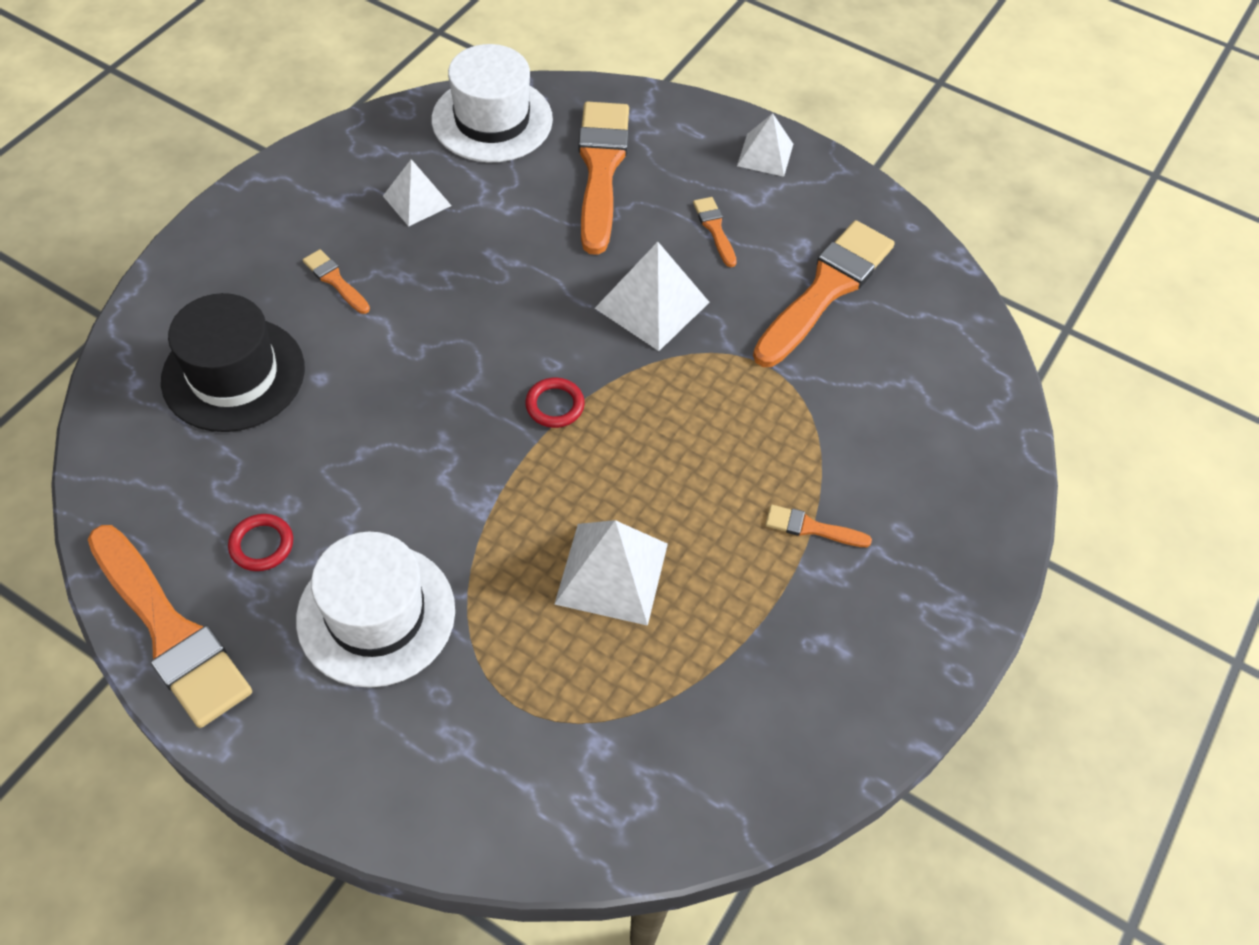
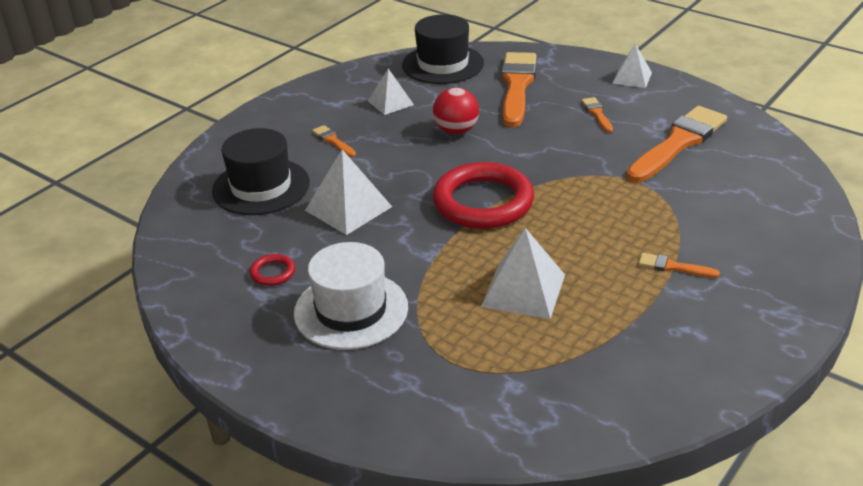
camera: 10 degrees right, 20 degrees down
(170, 631) = (205, 317): orange brush -> none
(492, 120) = (443, 64): white hat -> black hat
(514, 261) = (456, 131): none -> red ball
(555, 405) = (483, 202): red ring -> red ring, size x2.40
(652, 305) = (553, 151): white pyramid -> white pyramid (348, 208)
-------------------------
> **WORK TASK**: Show all lines from the entries that hold "white".

> **RESULT OF THE EXERCISE**:
(492, 120) = (443, 64): white hat -> black hat
(652, 305) = (553, 151): white pyramid -> white pyramid (348, 208)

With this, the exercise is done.